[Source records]
§ §

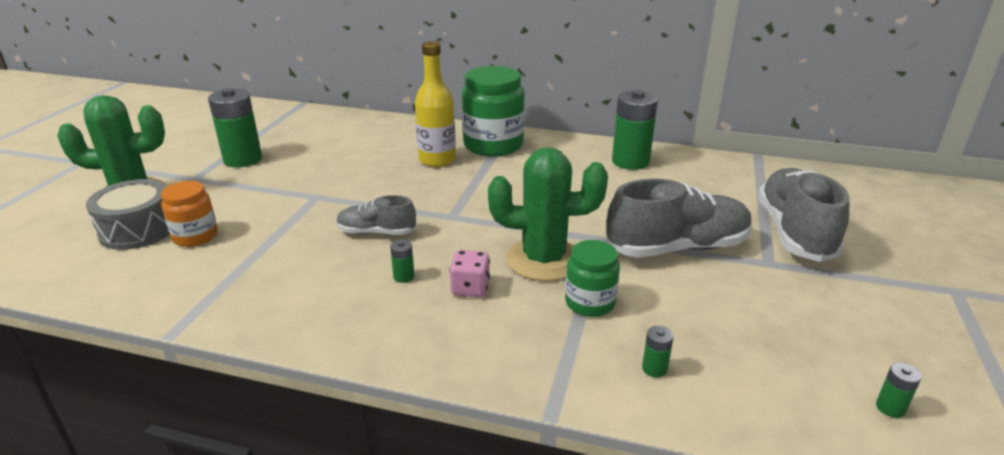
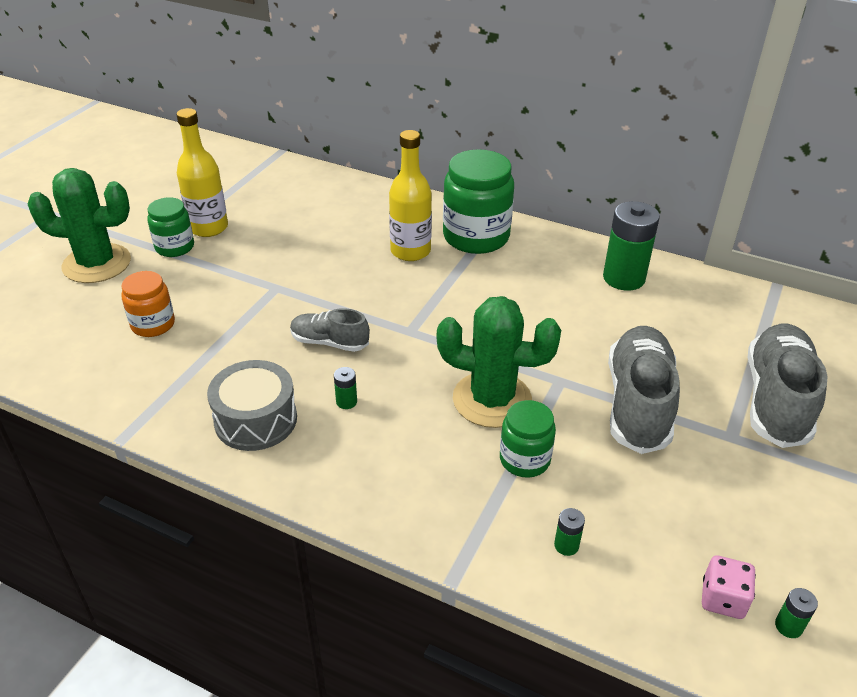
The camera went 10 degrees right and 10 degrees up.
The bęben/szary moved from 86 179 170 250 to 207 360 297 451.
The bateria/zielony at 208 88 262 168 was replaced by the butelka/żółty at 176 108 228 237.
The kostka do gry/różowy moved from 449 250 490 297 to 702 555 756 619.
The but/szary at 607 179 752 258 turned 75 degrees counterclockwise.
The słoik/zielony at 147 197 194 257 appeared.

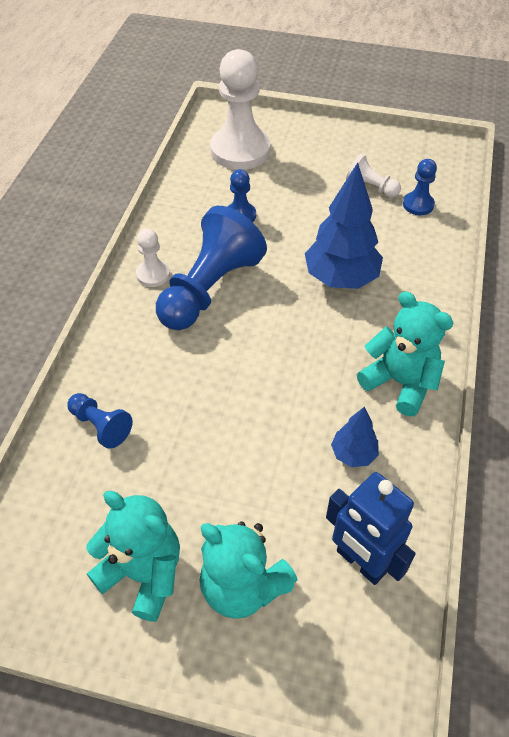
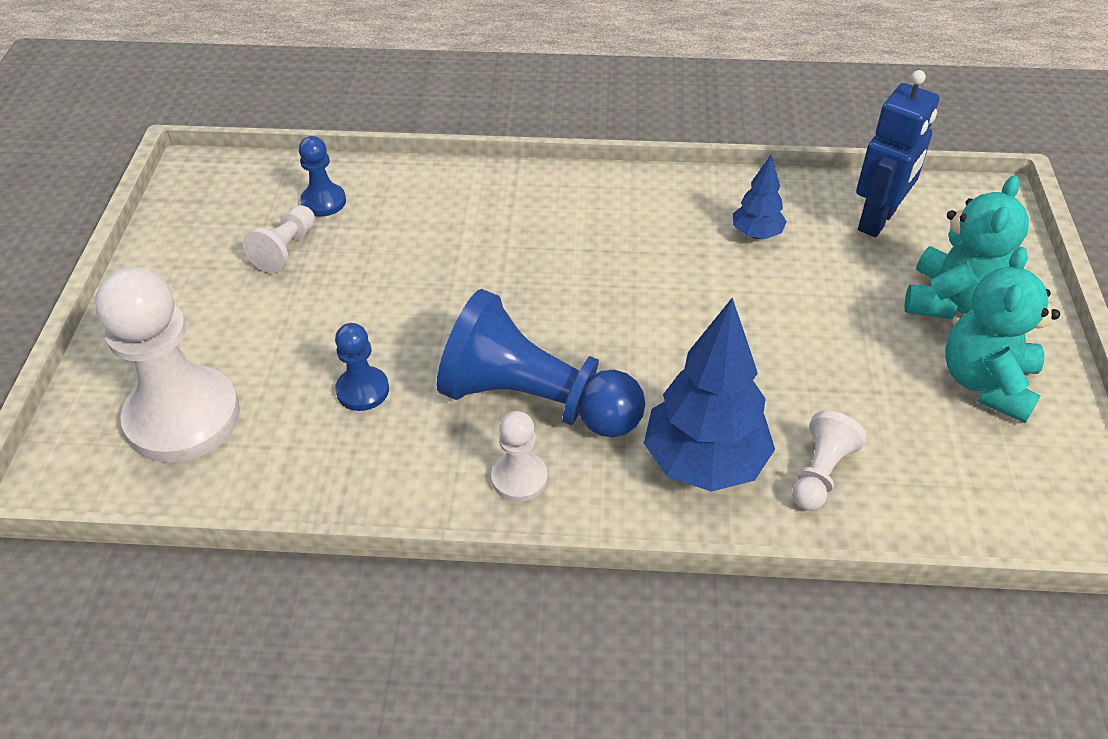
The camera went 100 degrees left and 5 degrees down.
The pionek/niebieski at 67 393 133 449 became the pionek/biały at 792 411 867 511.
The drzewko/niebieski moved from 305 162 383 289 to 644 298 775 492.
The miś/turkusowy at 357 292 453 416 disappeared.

§ §

Going through the records above, count the lines that hold "szary" and answer with the count alone.

2